Copy every line of the items below word for word, leaving out the pictures.

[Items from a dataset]
+===+

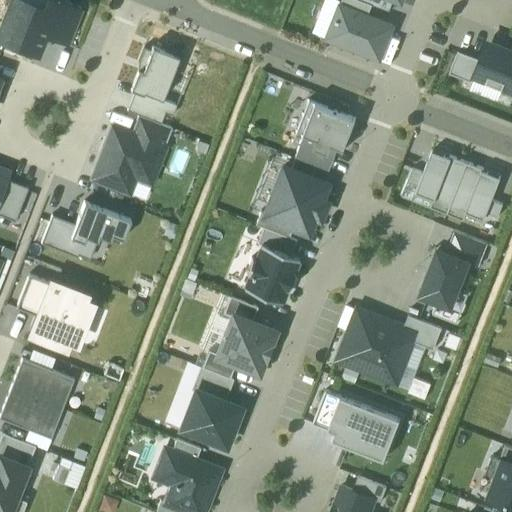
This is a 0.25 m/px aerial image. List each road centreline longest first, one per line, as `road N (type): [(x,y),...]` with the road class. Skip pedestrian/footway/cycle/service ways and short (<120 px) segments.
road 1 (residential): [(151,0),(394,101)]
road 2 (residential): [(94,107),(25,81),(2,140),(71,167)]
road 3 (residential): [(256,453),(329,268)]
road 4 (residential): [(329,268),(390,292),(414,231),(353,208)]
road 5 (residential): [(394,101),(511,147)]
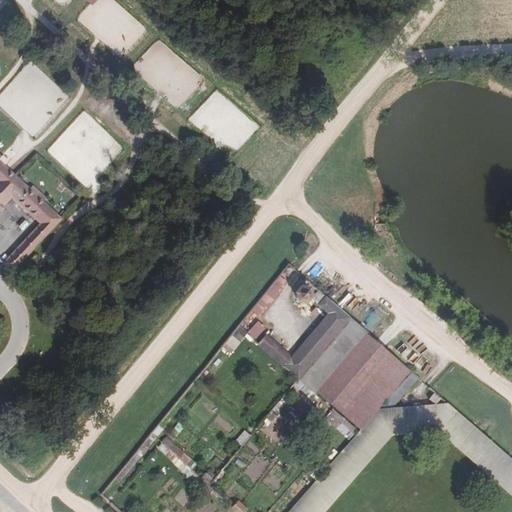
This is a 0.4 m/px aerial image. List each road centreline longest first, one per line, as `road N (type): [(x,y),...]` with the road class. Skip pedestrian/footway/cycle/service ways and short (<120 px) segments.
road 1 (track): [(27,511),(437,0)]
road 2 (track): [(13,0),(224,186),(252,199),(282,198),(511,397)]
road 3 (track): [(385,62),(511,48)]
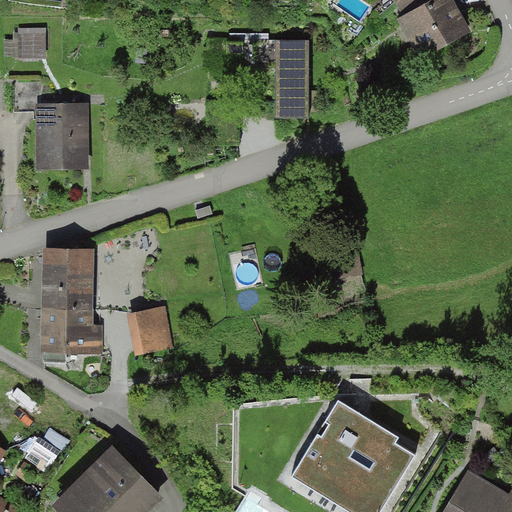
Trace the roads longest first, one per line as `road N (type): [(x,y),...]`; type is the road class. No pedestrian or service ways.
road 1 (unclassified): [(0,248),(511,81)]
road 2 (track): [(100,409),(133,387),(256,372),(433,369),(511,382)]
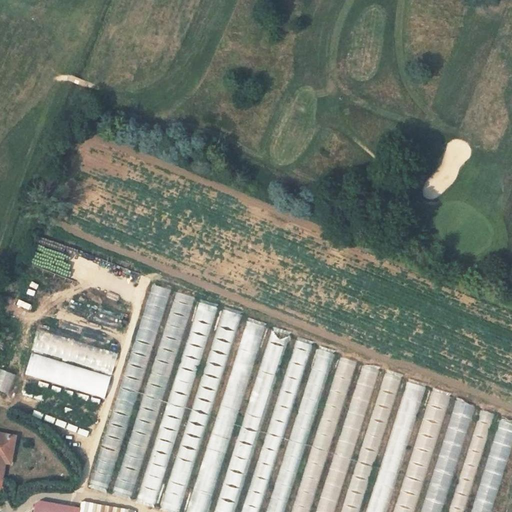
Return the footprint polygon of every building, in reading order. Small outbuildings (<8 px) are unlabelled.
[(32,265),(85,283),(95,255),(42,236),(32,265)] [(147,280),(94,488),(137,499),(136,502),(160,508),(160,509),(170,511),(185,511),(237,309),(220,305),(220,303),(195,297),(195,295),(171,289),(171,286),(147,280)] [(241,319),(191,511),(239,511),(286,330),(266,325),(241,319)] [(37,331),(26,378),(108,397),(119,350),(37,331)] [(261,511),(311,341),(294,336),(243,511),(261,511)] [(268,511),(286,511),(332,349),(316,344),(268,511)] [(292,511),(311,511),(356,358),(339,353),(292,511)] [(335,511),(378,365),(361,360),(316,511),(335,511)] [(0,386),(10,390),(16,374),(0,367),(0,386)] [(384,368),(342,511),(360,511),(401,373),(384,368)] [(366,511),(387,511),(424,385),(405,379),(366,511)] [(427,386),(395,511),(416,511),(447,391),(427,386)] [(421,511),(443,511),(473,402),(453,396),(421,511)] [(56,411),(55,419),(67,421),(69,407),(60,406),(59,411),(56,411)] [(491,511),(511,437),(511,419),(496,415),(497,411),(478,406),(448,511),(491,511)] [(0,433),(0,485),(1,486),(6,457),(11,458),(15,436),(0,433)] [(95,511),(104,511),(105,511),(110,511),(134,511),(135,510),(97,503),(95,511)]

+===+

-- Finished exercise --
This is a 0.25 m/px aerial image. List each road centreline longest first, one per line, as `road N (type): [(x,y),...]` with the road class. Skip pedestrian/footway/cycle/service ways and short (<120 px) segments.
road 1 (residential): [(151,0),(394,101)]
road 2 (residential): [(94,107),(25,81),(2,140),(71,167)]
road 3 (residential): [(256,453),(329,268)]
road 4 (residential): [(329,268),(390,292),(414,231),(353,208)]
road 5 (residential): [(394,101),(511,147)]
This is a 0.4 m/px aerial image. List each road centreline longest first, one per line, as `road N (type): [(x,y),...]` with the road class. Skip pedestrian/footway/cycle/service ways and short (<120 px) segments.
road 1 (track): [(27,511),(437,0)]
road 2 (track): [(13,0),(224,186),(252,199),(282,198),(511,397)]
road 3 (track): [(385,62),(511,48)]
Trace the roads longest first, one per line as `road N (type): [(x,y),...]`; type is the road class. No pedestrian or service ways.
road 1 (unclassified): [(0,248),(511,81)]
road 2 (track): [(100,409),(133,387),(256,372),(433,369),(511,382)]
Return the footprint polygon of every building, in reading order. Small outbuildings (<8 px) are unlabelled.
[(32,265),(85,283),(95,255),(42,236),(32,265)] [(147,280),(94,488),(137,499),(136,502),(160,508),(160,509),(170,511),(185,511),(237,309),(220,305),(220,303),(195,297),(195,295),(171,289),(171,286),(147,280)] [(241,319),(191,511),(239,511),(286,330),(266,325),(241,319)] [(37,331),(26,378),(108,397),(119,350),(37,331)] [(261,511),(311,341),(294,336),(243,511),(261,511)] [(268,511),(286,511),(332,349),(316,344),(268,511)] [(292,511),(311,511),(356,358),(339,353),(292,511)] [(335,511),(378,365),(361,360),(316,511),(335,511)] [(0,386),(10,390),(16,374),(0,367),(0,386)] [(384,368),(342,511),(360,511),(401,373),(384,368)] [(366,511),(387,511),(424,385),(405,379),(366,511)] [(427,386),(395,511),(416,511),(447,391),(427,386)] [(421,511),(443,511),(473,402),(453,396),(421,511)] [(56,411),(55,419),(67,421),(69,407),(60,406),(59,411),(56,411)] [(491,511),(511,437),(511,419),(496,415),(497,411),(478,406),(448,511),(491,511)] [(0,433),(0,485),(1,486),(6,457),(11,458),(15,436),(0,433)] [(95,511),(104,511),(105,511),(110,511),(134,511),(135,510),(97,503),(95,511)]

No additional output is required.